_Exercise details_. Copy out only those lines running from the line with "The second view gained the grey" to the end of the listing, keeping each one exactly as it is.

_Data shown_.
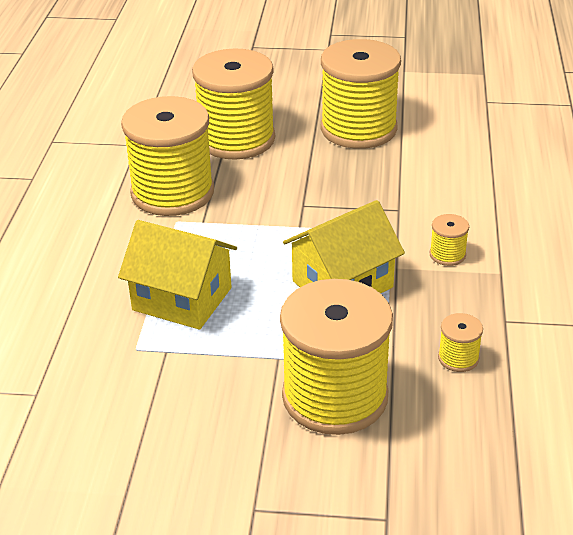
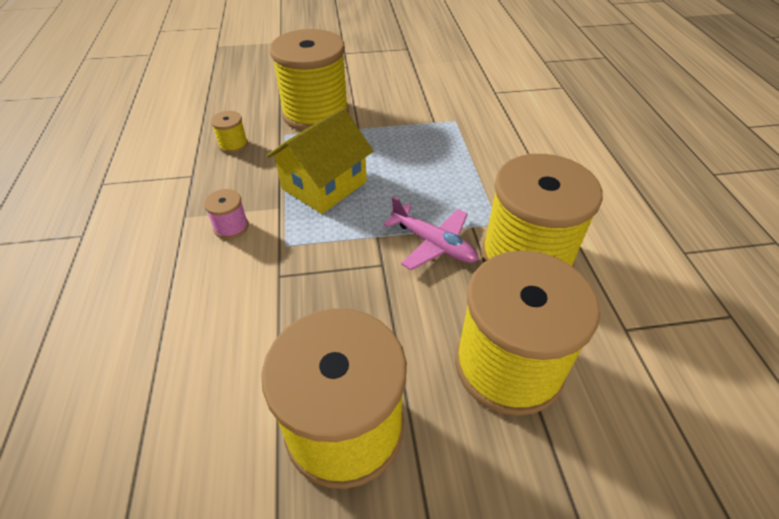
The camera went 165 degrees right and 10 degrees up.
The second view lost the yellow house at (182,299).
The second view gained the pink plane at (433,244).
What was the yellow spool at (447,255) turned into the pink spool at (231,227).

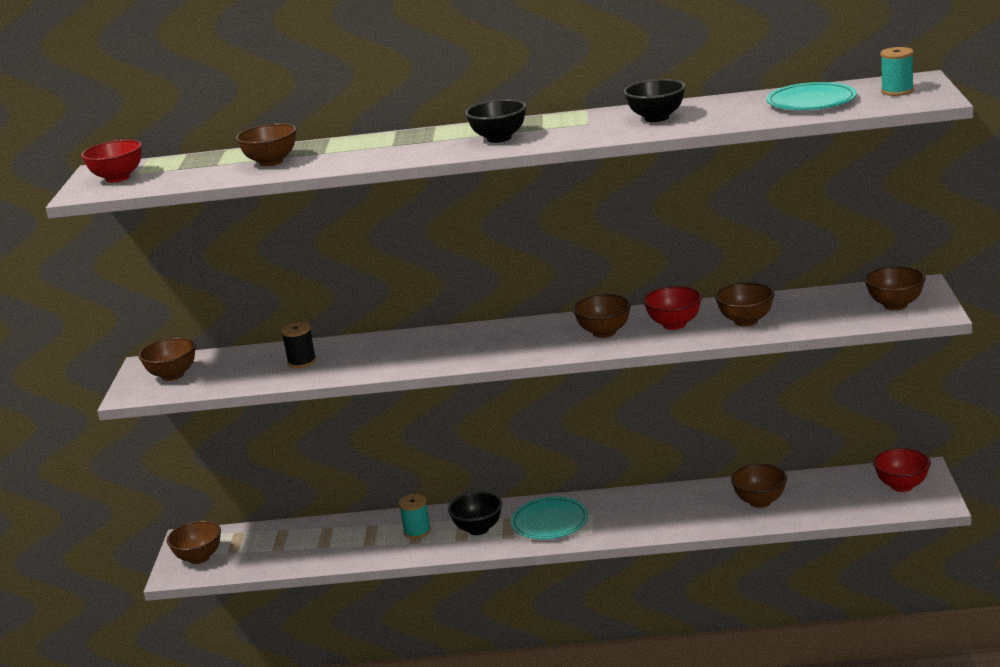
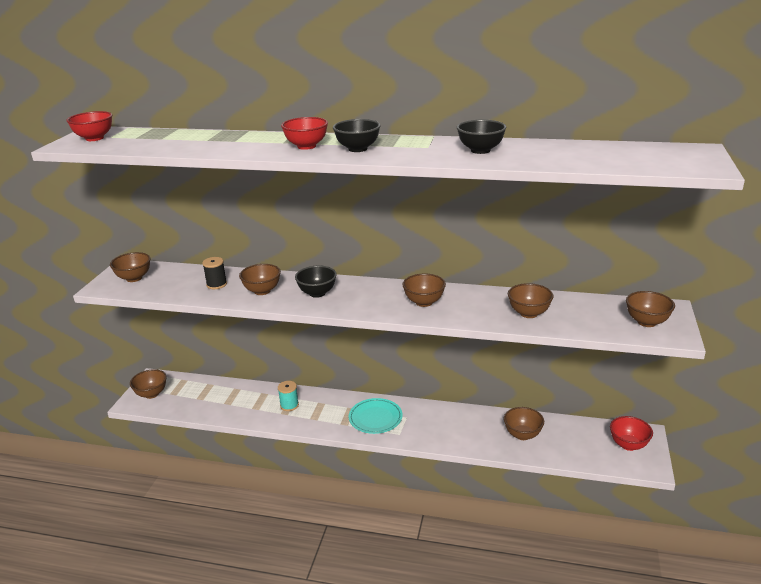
The camera went 10 degrees right and 5 degrees up.
The second view lost the turquoise plate at (811,102).
The second view lost the turquoise spool at (897,91).
The brown bowl ended up elsewhere, having gone from (271,162) to (262,291).
The black bowl ended up elsewhere, having gone from (478,529) to (317,293).
The red bowl ended up elsewhere, having gone from (674,325) to (306,146).

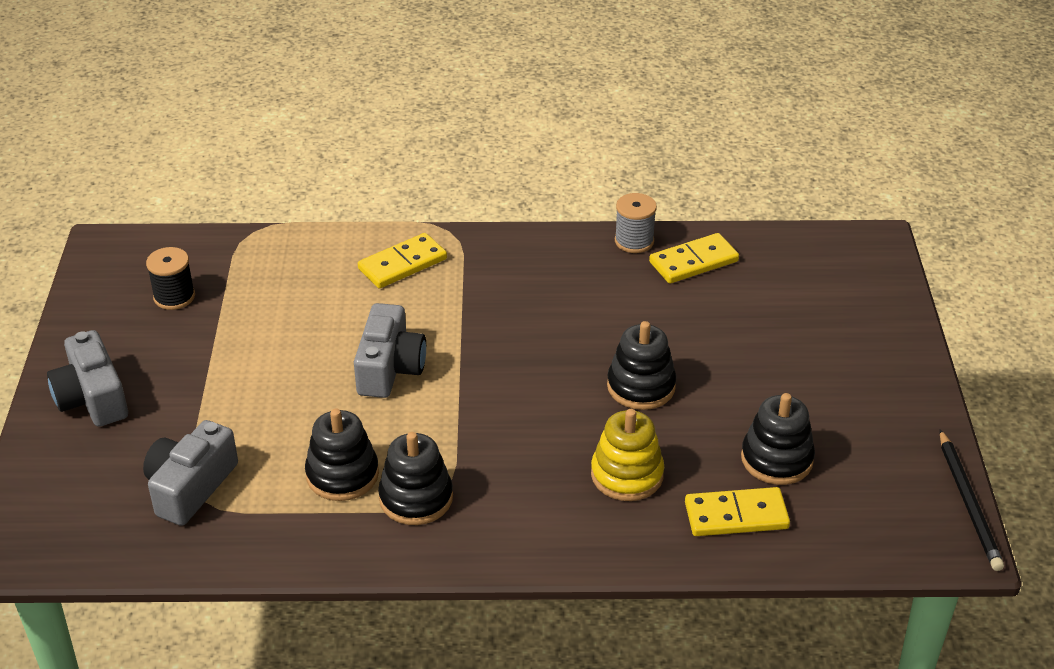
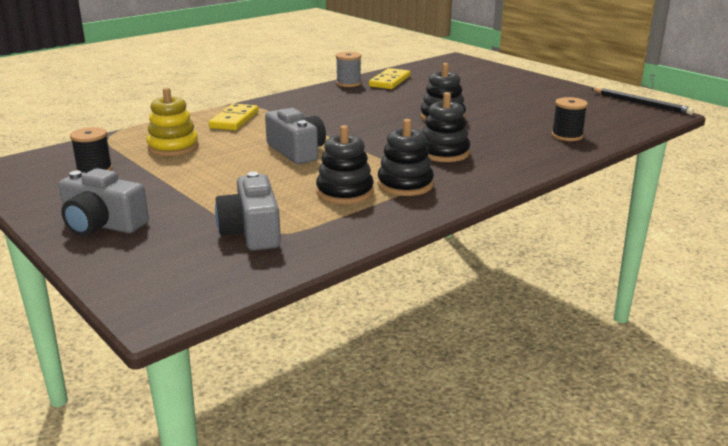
The camera went 40 degrees left and 15 degrees down.
The yellow stacking toy ended up elsewhere, having gone from (627,475) to (173,147).
The black stacking toy ended up elsewhere, having gone from (776,459) to (444,153).
Where the yellow domino stood at (736,515), the black spool came to stand at (567,136).

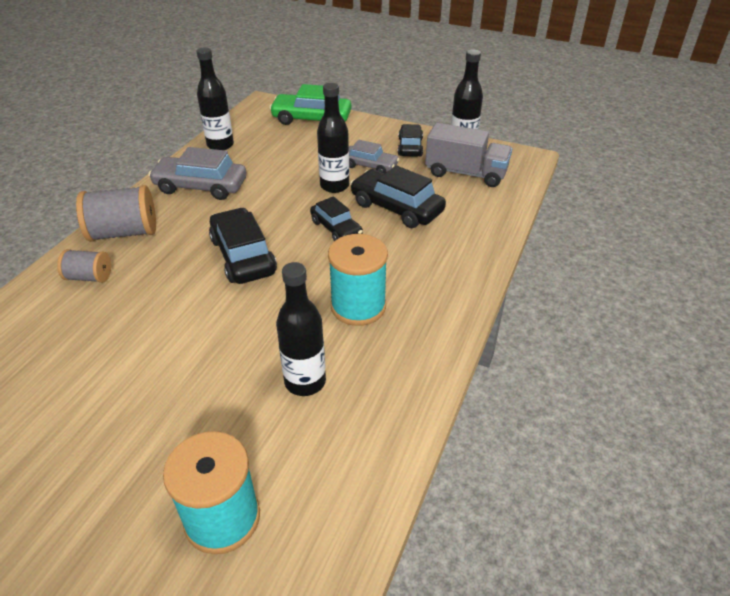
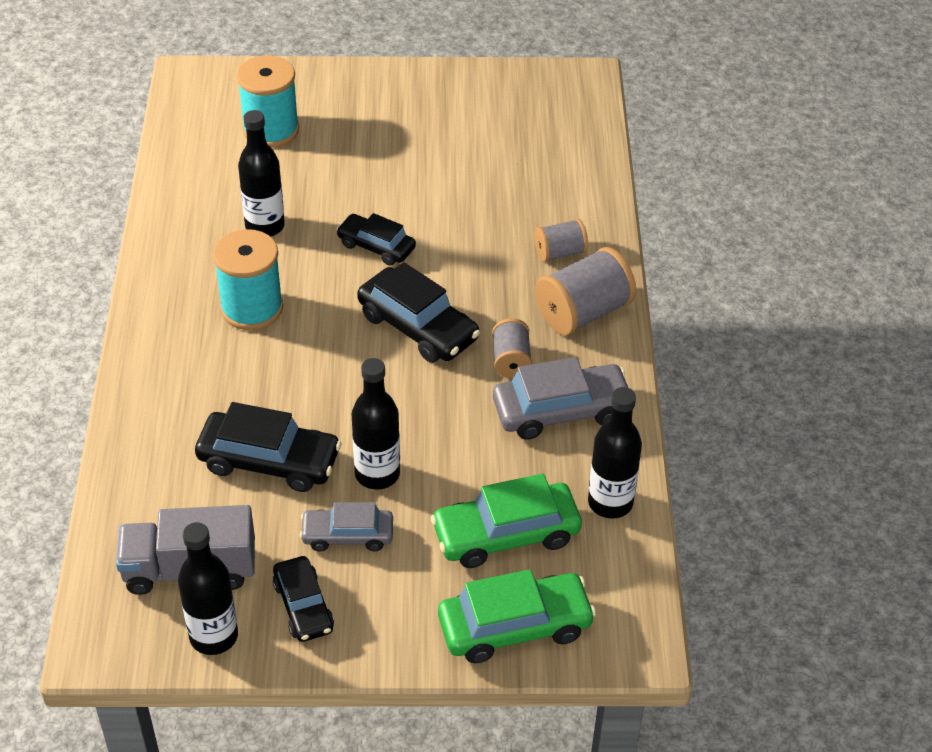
The camera went 155 degrees right and 5 degrees up.
The second view gained the green car at (506,534).
The second view gained the grey spool at (511,360).
The black car ended up elsewhere, having gone from (336,228) to (376,246).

_Solution to the problem_.
The second view gained the grey spool at (511,360).
The black car ended up elsewhere, having gone from (336,228) to (376,246).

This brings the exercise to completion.